• **TO DO**
Print, please, exactly the lines from the one with "- op: appeared" through the final line of the data below, with both ends included and the pictures left out.

::: SOURCE RECORDS :::

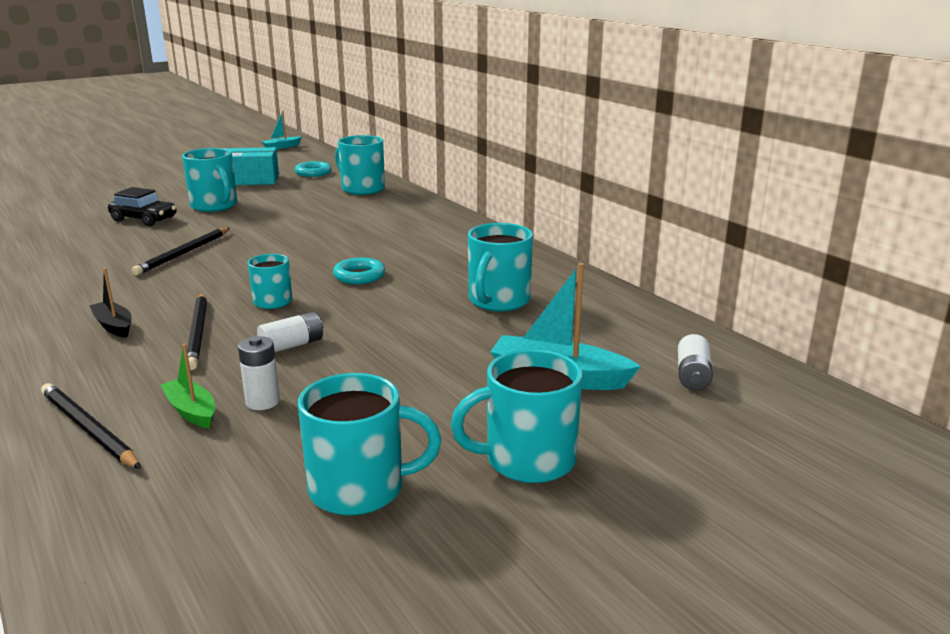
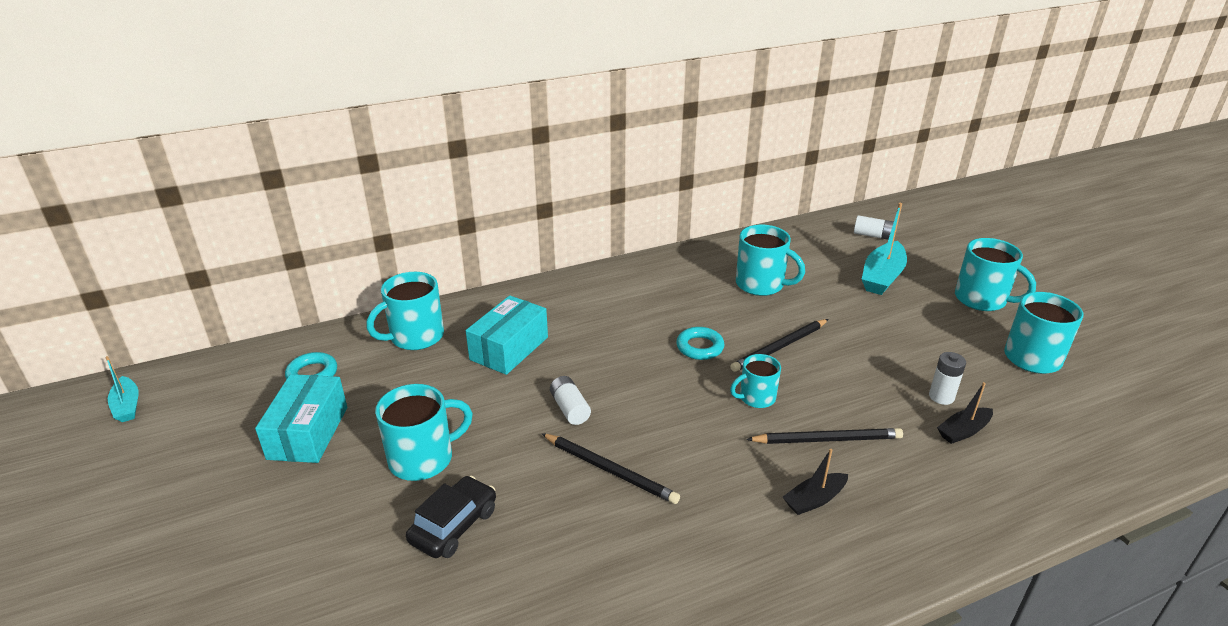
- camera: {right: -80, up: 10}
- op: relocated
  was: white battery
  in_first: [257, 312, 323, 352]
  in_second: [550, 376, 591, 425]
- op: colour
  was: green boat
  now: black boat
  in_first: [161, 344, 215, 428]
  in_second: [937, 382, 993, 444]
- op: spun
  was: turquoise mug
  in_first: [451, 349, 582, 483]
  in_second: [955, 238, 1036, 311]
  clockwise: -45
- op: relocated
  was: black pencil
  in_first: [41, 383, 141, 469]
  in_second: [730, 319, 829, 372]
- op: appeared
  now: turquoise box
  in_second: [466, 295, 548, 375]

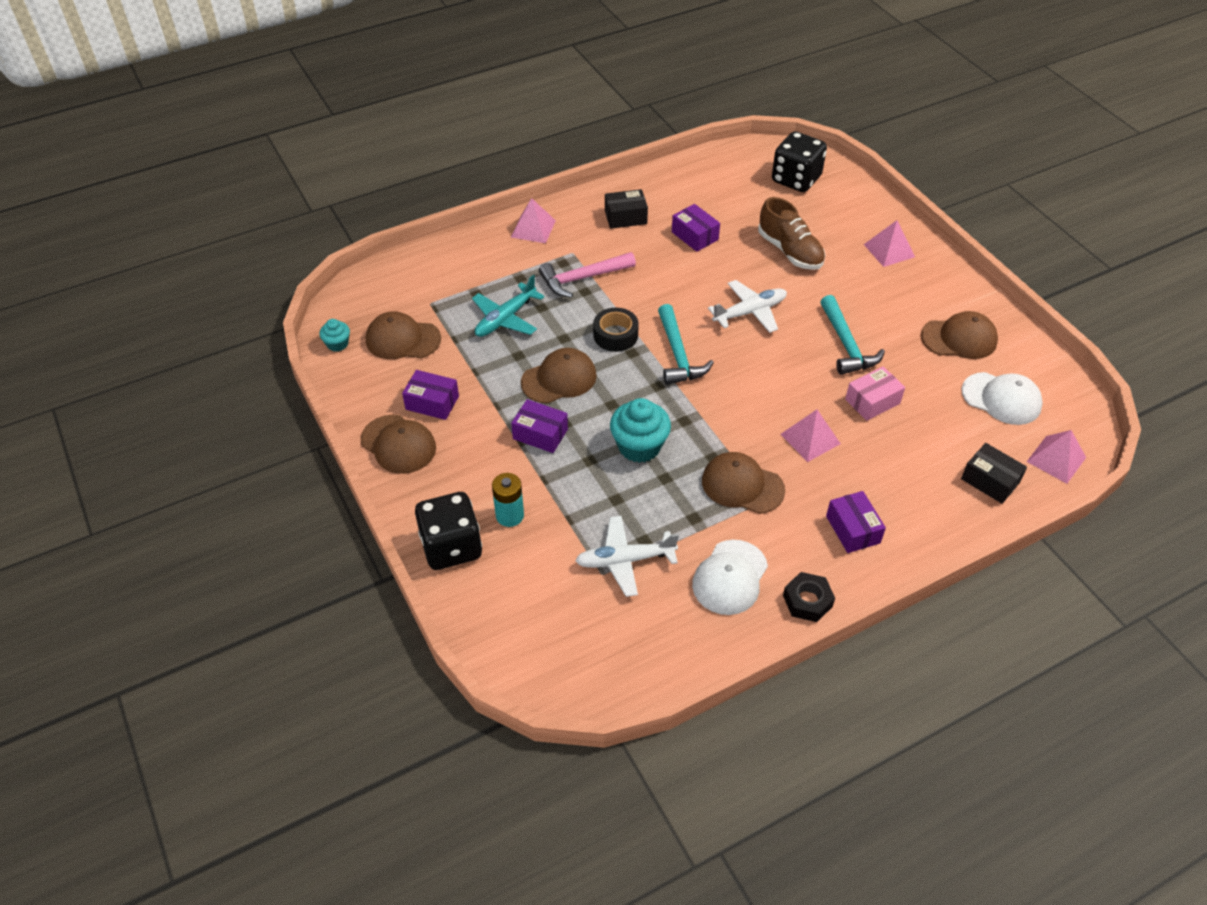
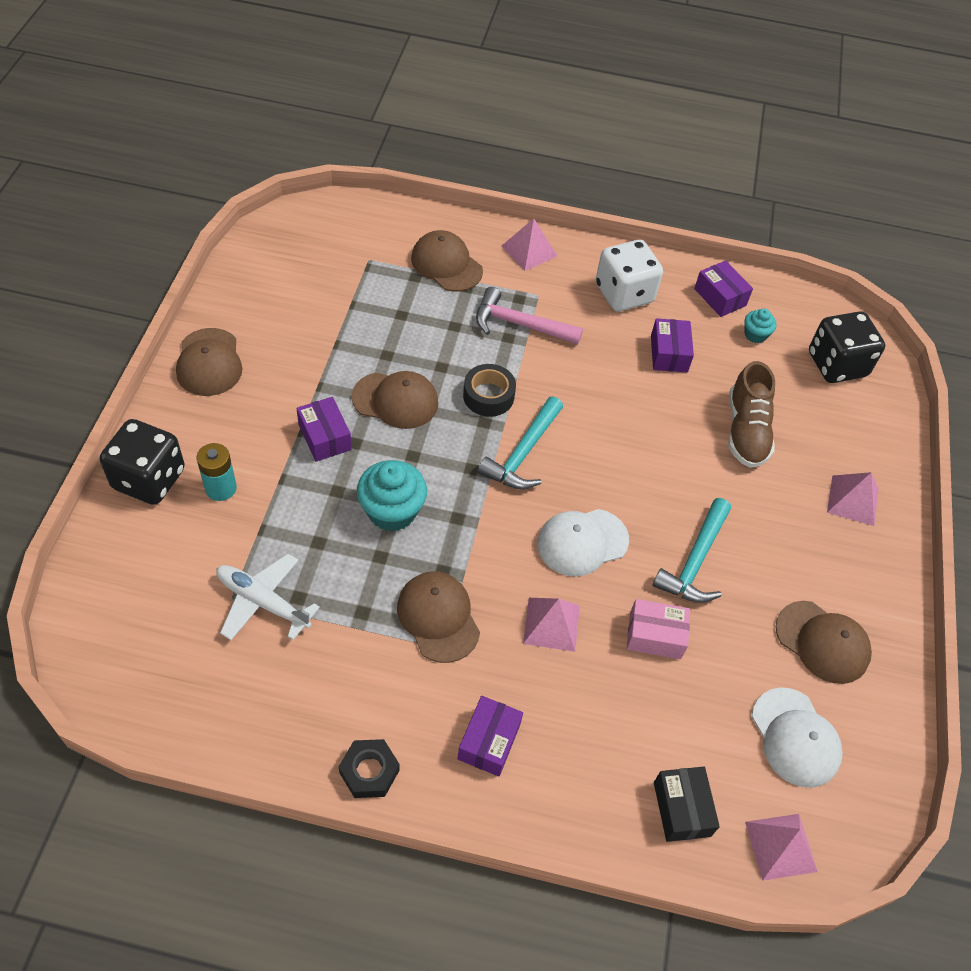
- camera: {right: 35, up: 5}
- op: exchanged
  was: black box
  now: white dice
  in_first: [605, 189, 648, 229]
  in_second: [596, 240, 663, 311]
- op: missing
  was: turquoise plane
  in_first: [472, 275, 545, 337]
- op: missing
  was: white plane
  in_first: [708, 280, 787, 333]
- op: relocated
  was: brown cap
  in_first: [366, 311, 441, 359]
  in_second: [411, 230, 483, 291]
- op: relocated
  was: turquoise cupcake
  in_first: [319, 319, 350, 352]
  in_second: [745, 309, 777, 343]
- op: relocated
  was: purple box
  in_first: [402, 370, 459, 420]
  in_second: [694, 261, 753, 317]
- op: relocated
  was: white cap
  in_first: [692, 540, 768, 615]
  in_second: [537, 509, 629, 577]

:::

• **WRITTEN REPLY**
- op: appeared
  now: turquoise box
  in_second: [466, 295, 548, 375]

- camera: {right: 35, up: 5}
- op: exchanged
  was: black box
  now: white dice
  in_first: [605, 189, 648, 229]
  in_second: [596, 240, 663, 311]
- op: missing
  was: turquoise plane
  in_first: [472, 275, 545, 337]
- op: missing
  was: white plane
  in_first: [708, 280, 787, 333]
- op: relocated
  was: brown cap
  in_first: [366, 311, 441, 359]
  in_second: [411, 230, 483, 291]
- op: relocated
  was: turquoise cupcake
  in_first: [319, 319, 350, 352]
  in_second: [745, 309, 777, 343]
- op: relocated
  was: purple box
  in_first: [402, 370, 459, 420]
  in_second: [694, 261, 753, 317]
- op: relocated
  was: white cap
  in_first: [692, 540, 768, 615]
  in_second: [537, 509, 629, 577]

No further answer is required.